If a line holds an image, leave the image out; write out everything else in the records exactly.

[Exercise data — start]

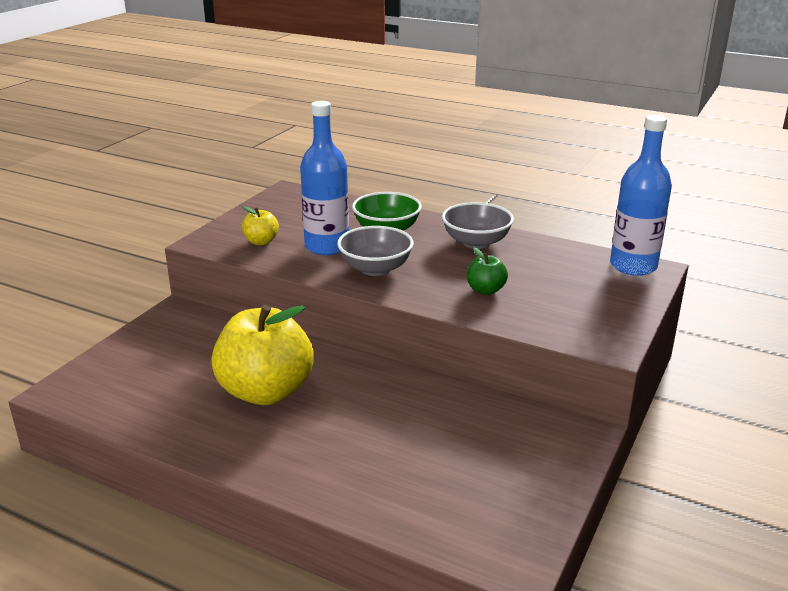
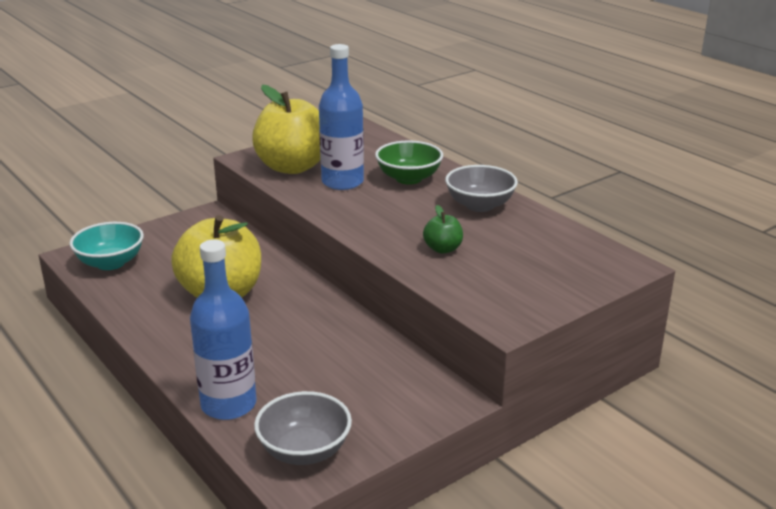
camera: 25 degrees right, 0 degrees up
yellow apple [242,206,279,245] -> yellow apple [252,85,320,174], size x2.27
grey bowl [337,226,414,276] -> grey bowl moved to [254,391,352,465]
blue bottle [610,115,672,276] -> blue bottle moved to [190,240,257,420]
none -> turquoise bowl [69,222,144,270]

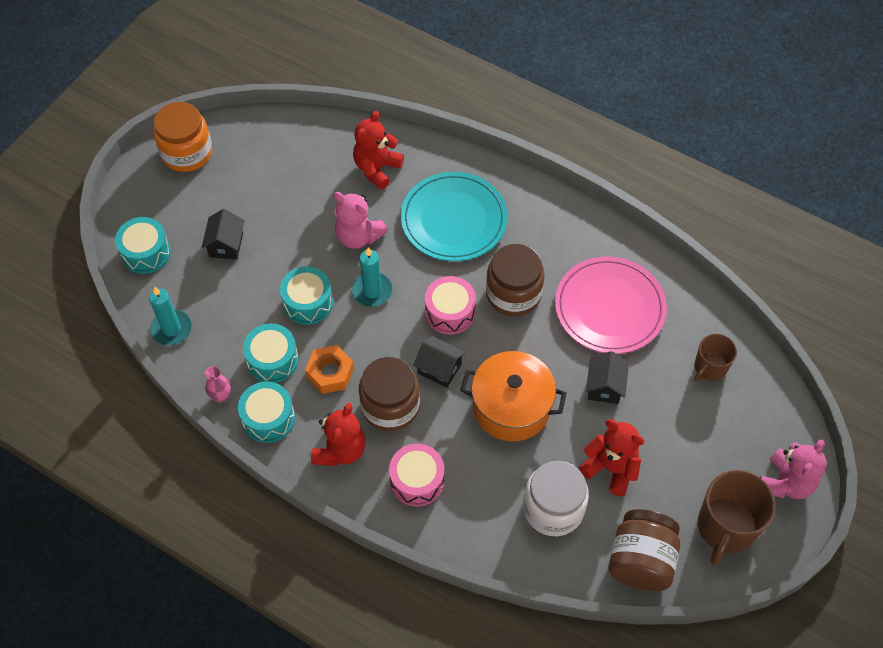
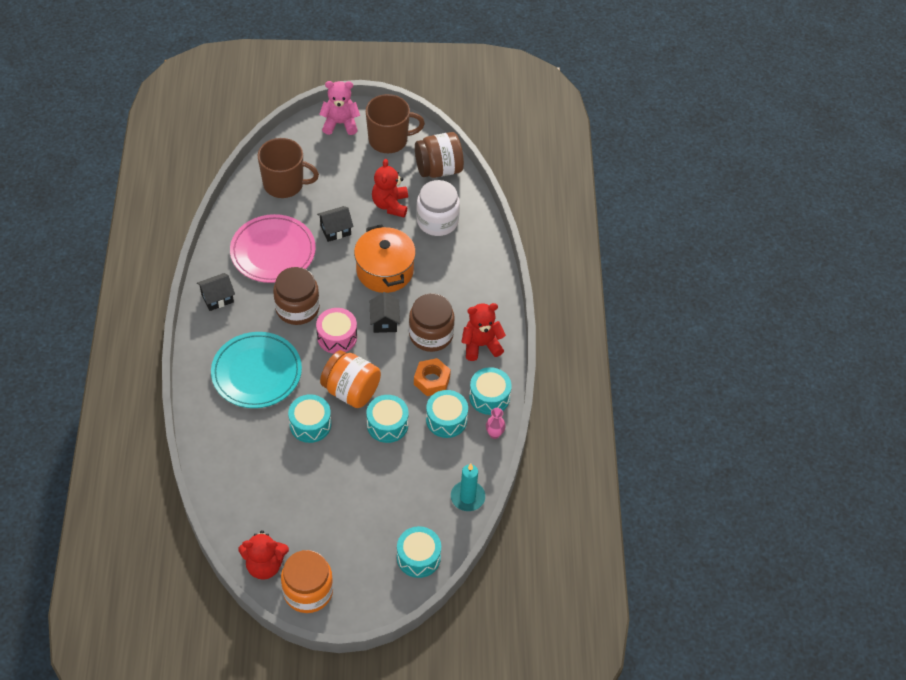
camera: 125 degrees left, 5 degrees down
black house [202,209,245,260] -> black house moved to [197,273,235,311]
pink teddy bear [334,192,388,249] -> turquoise drum [288,394,331,443]
turquoise candle [352,247,393,307] -> orange jar [320,350,381,408]
red teddy bear [353,111,404,190] -> red teddy bear moved to [239,530,289,580]
pink drum [389,444,444,506] -> none
brown mug [694,334,737,381] -> brown mug [257,138,319,198], size x1.67

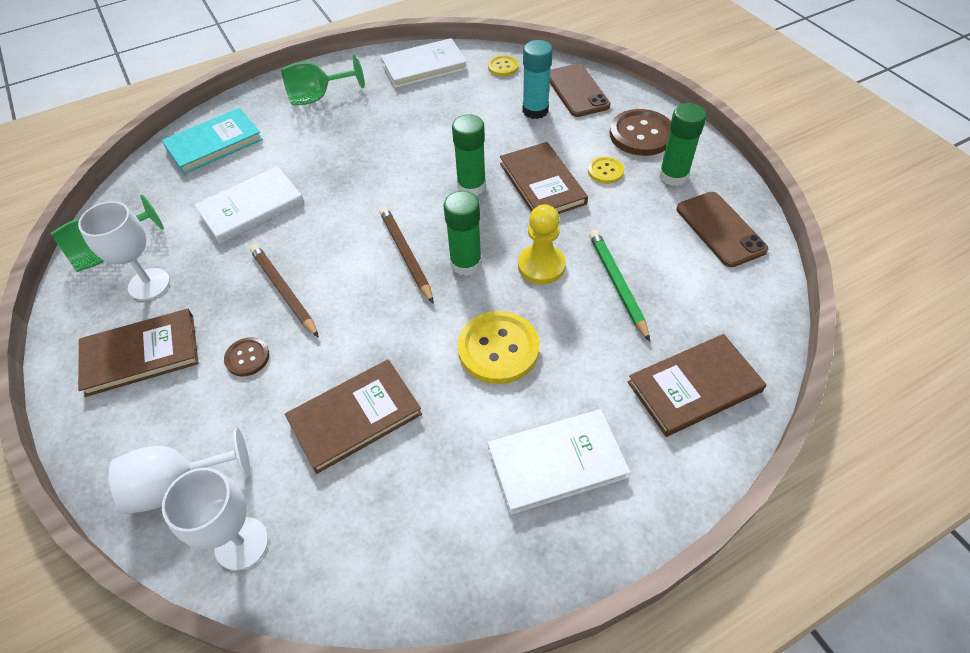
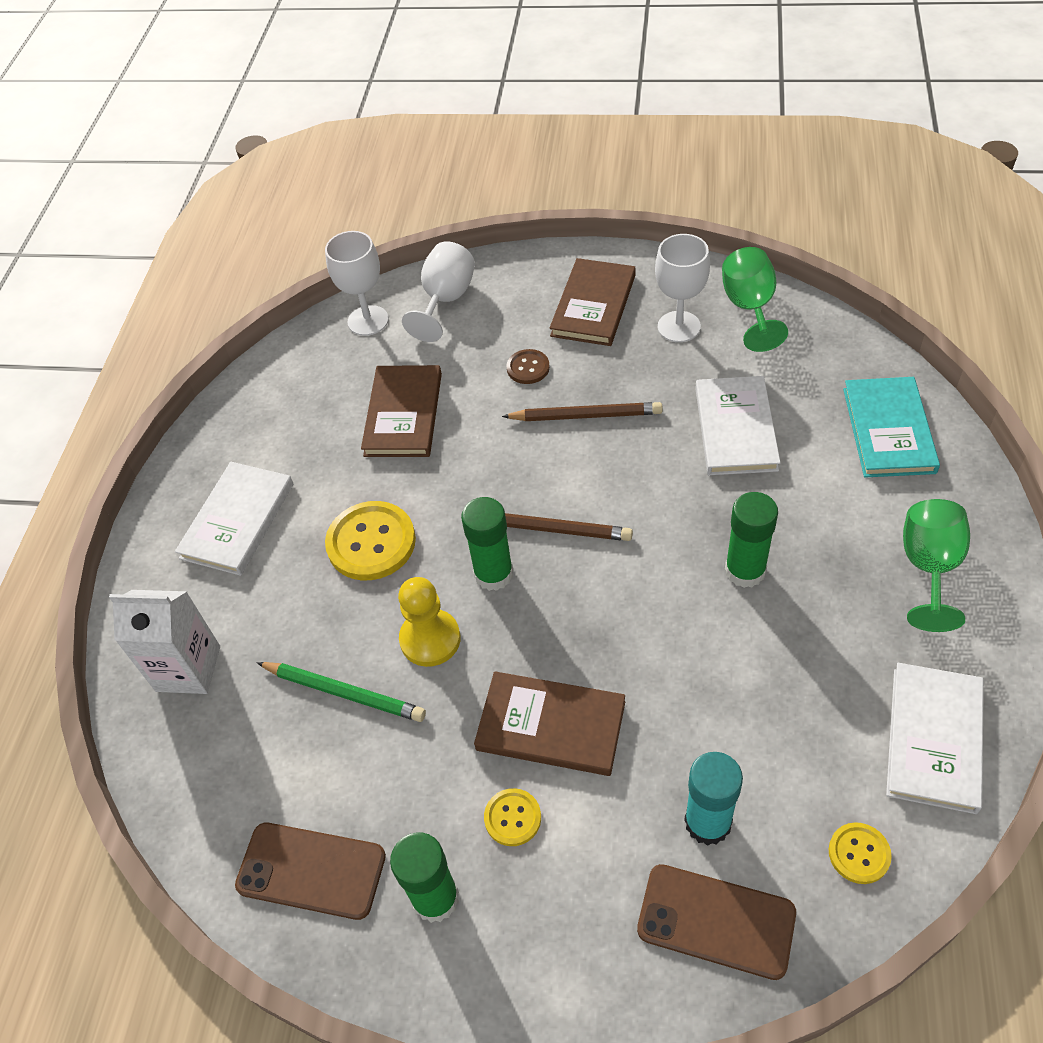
camera: 130 degrees right, 0 degrees up
green glue stick [452,114,486,196] -> green glue stick moved to [725,492,778,588]
brown button [609,109,671,156] -> none
brown book [628,334,767,437] -> white carton [109,590,220,694]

[Exercise data — finish]

## The completed task
camera: 25 degrees right, 0 degrees up
yellow apple [242,206,279,245] -> yellow apple [252,85,320,174], size x2.27
grey bowl [337,226,414,276] -> grey bowl moved to [254,391,352,465]
blue bottle [610,115,672,276] -> blue bottle moved to [190,240,257,420]
none -> turquoise bowl [69,222,144,270]

camera: 125 degrees left, 5 degrees down
black house [202,209,245,260] -> black house moved to [197,273,235,311]
pink teddy bear [334,192,388,249] -> turquoise drum [288,394,331,443]
turquoise candle [352,247,393,307] -> orange jar [320,350,381,408]
red teddy bear [353,111,404,190] -> red teddy bear moved to [239,530,289,580]
pink drum [389,444,444,506] -> none
brown mug [694,334,737,381] -> brown mug [257,138,319,198], size x1.67

camera: 130 degrees right, 0 degrees up
green glue stick [452,114,486,196] -> green glue stick moved to [725,492,778,588]
brown button [609,109,671,156] -> none
brown book [628,334,767,437] -> white carton [109,590,220,694]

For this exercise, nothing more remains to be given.